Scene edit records
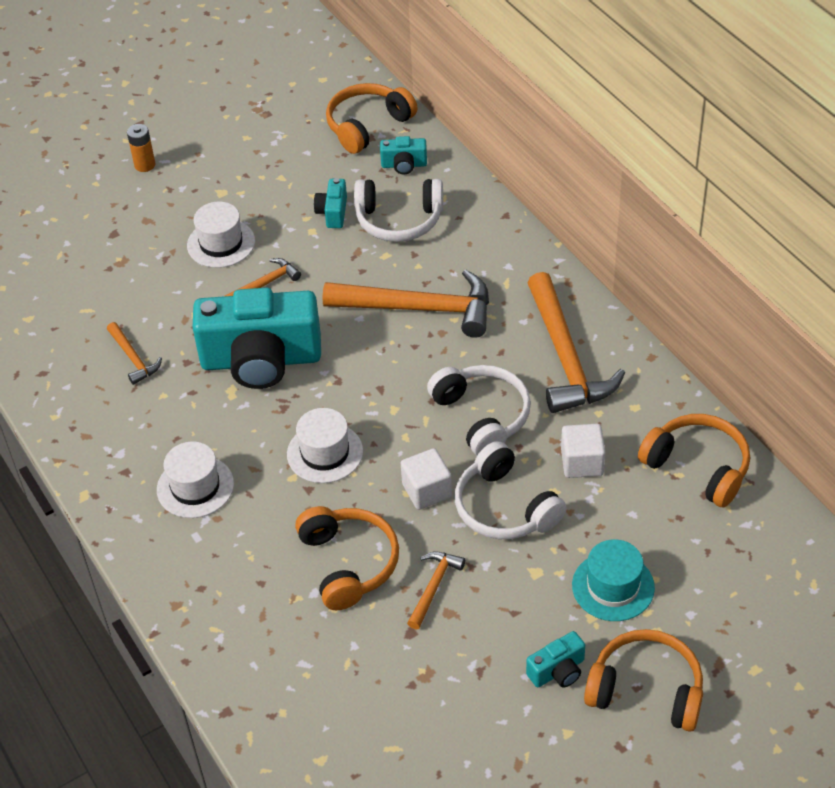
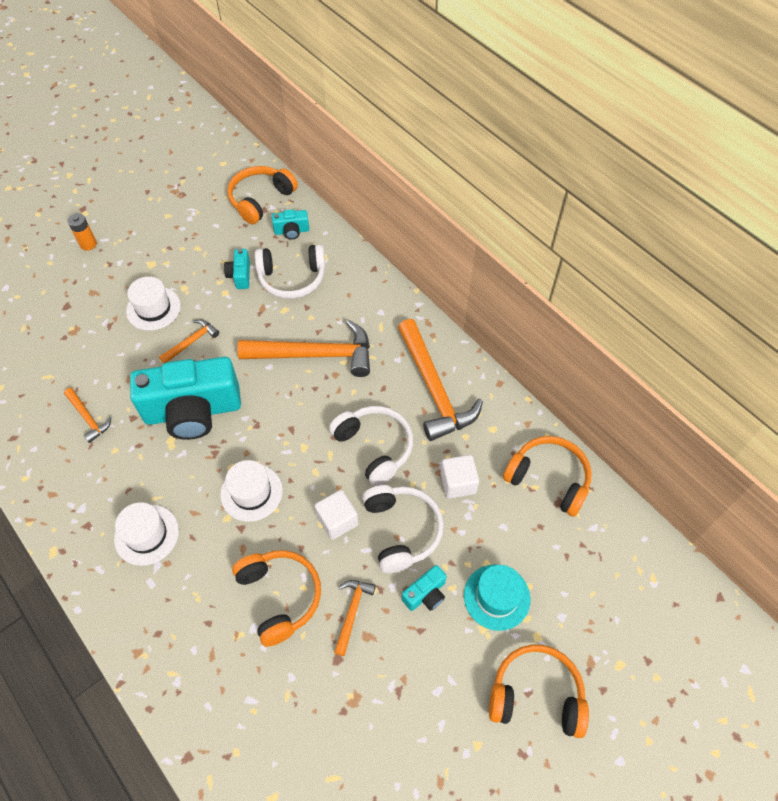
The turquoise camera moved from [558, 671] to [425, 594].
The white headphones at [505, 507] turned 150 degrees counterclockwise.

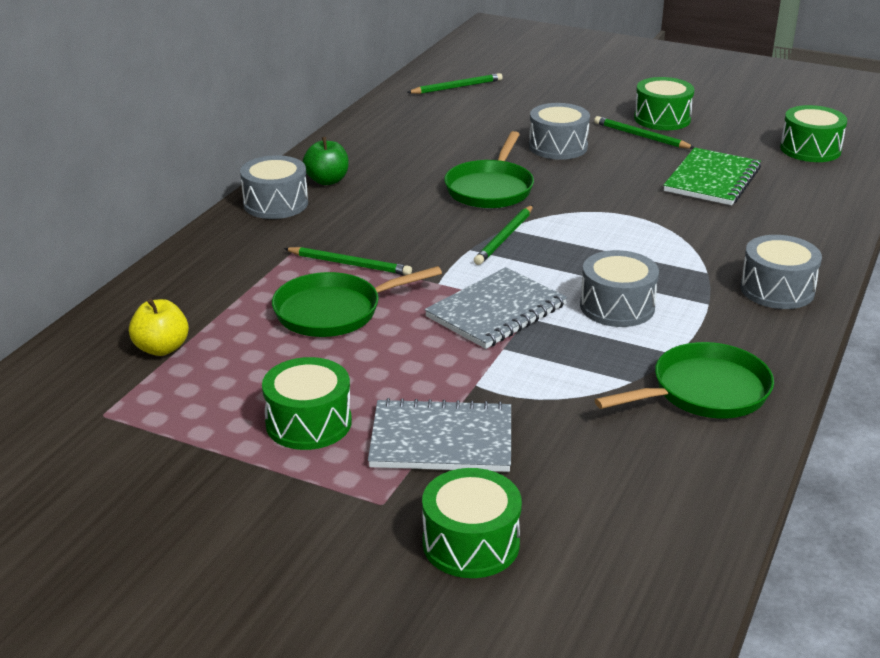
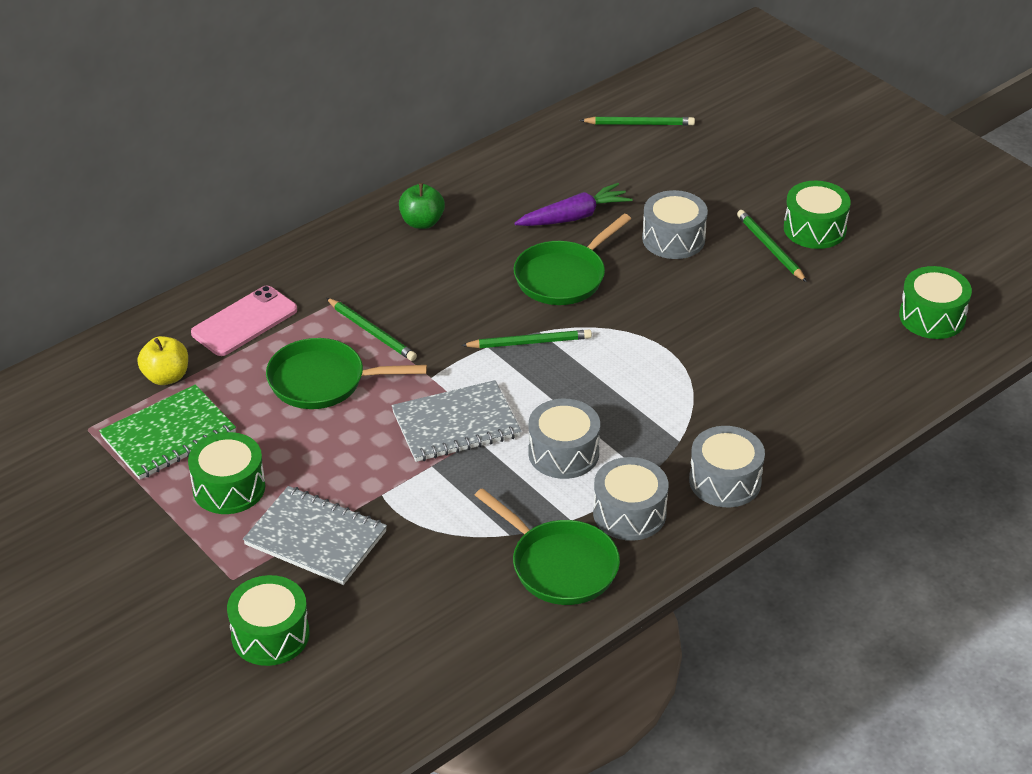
The pink phone at [244, 322] appeared.
The purple carrot at [574, 217] appeared.
The grey drum moved from [275, 204] to [629, 513].
The green notebook moved from [712, 180] to [168, 435].
The green pencil at [505, 237] turned 150 degrees counterclockwise.
The green pan at [703, 392] turned 45 degrees clockwise.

--- EXERCISE OBJECTIVE ---
Leaving out every picture, repeat the records above exactly as they stand.

--- WRITTEN RESPONSE ---
The turquoise camera moved from [558, 671] to [425, 594].
The white headphones at [505, 507] turned 150 degrees counterclockwise.

The pink phone at [244, 322] appeared.
The purple carrot at [574, 217] appeared.
The grey drum moved from [275, 204] to [629, 513].
The green notebook moved from [712, 180] to [168, 435].
The green pencil at [505, 237] turned 150 degrees counterclockwise.
The green pan at [703, 392] turned 45 degrees clockwise.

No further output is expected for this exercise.